• _EXERCISE INSTRUCTIONS_
Set down exactly the lines in the records below that run from the line with "DIGITS1 pin DIO: D3 -> none" to the line with "RADIO pin CE: D34 -> D25", inclusive, and nothing more.

Dataset records
== Segment start ==
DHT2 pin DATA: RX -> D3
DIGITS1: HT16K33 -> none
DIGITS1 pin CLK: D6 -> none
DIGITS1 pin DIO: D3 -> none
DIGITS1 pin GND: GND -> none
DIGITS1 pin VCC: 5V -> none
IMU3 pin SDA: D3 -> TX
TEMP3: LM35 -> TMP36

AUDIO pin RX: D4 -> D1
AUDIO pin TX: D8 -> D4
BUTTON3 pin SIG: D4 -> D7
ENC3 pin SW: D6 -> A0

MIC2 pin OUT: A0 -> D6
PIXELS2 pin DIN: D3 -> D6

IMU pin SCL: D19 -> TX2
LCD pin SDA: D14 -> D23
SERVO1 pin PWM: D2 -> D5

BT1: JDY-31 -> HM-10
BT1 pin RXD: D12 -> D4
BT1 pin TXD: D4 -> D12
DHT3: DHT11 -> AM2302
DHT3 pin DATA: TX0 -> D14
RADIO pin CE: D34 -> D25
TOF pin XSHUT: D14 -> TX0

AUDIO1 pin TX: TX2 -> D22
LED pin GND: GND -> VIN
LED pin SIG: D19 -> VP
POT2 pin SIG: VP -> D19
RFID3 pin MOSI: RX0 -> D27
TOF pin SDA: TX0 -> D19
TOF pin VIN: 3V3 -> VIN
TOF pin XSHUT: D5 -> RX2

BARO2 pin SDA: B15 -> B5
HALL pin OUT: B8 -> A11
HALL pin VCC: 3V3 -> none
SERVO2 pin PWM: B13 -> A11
== Segment end ==
• _PROBLEM SOLUTION_
DIGITS1 pin DIO: D3 -> none
DIGITS1 pin GND: GND -> none
DIGITS1 pin VCC: 5V -> none
IMU3 pin SDA: D3 -> TX
TEMP3: LM35 -> TMP36

AUDIO pin RX: D4 -> D1
AUDIO pin TX: D8 -> D4
BUTTON3 pin SIG: D4 -> D7
ENC3 pin SW: D6 -> A0

MIC2 pin OUT: A0 -> D6
PIXELS2 pin DIN: D3 -> D6

IMU pin SCL: D19 -> TX2
LCD pin SDA: D14 -> D23
SERVO1 pin PWM: D2 -> D5

BT1: JDY-31 -> HM-10
BT1 pin RXD: D12 -> D4
BT1 pin TXD: D4 -> D12
DHT3: DHT11 -> AM2302
DHT3 pin DATA: TX0 -> D14
RADIO pin CE: D34 -> D25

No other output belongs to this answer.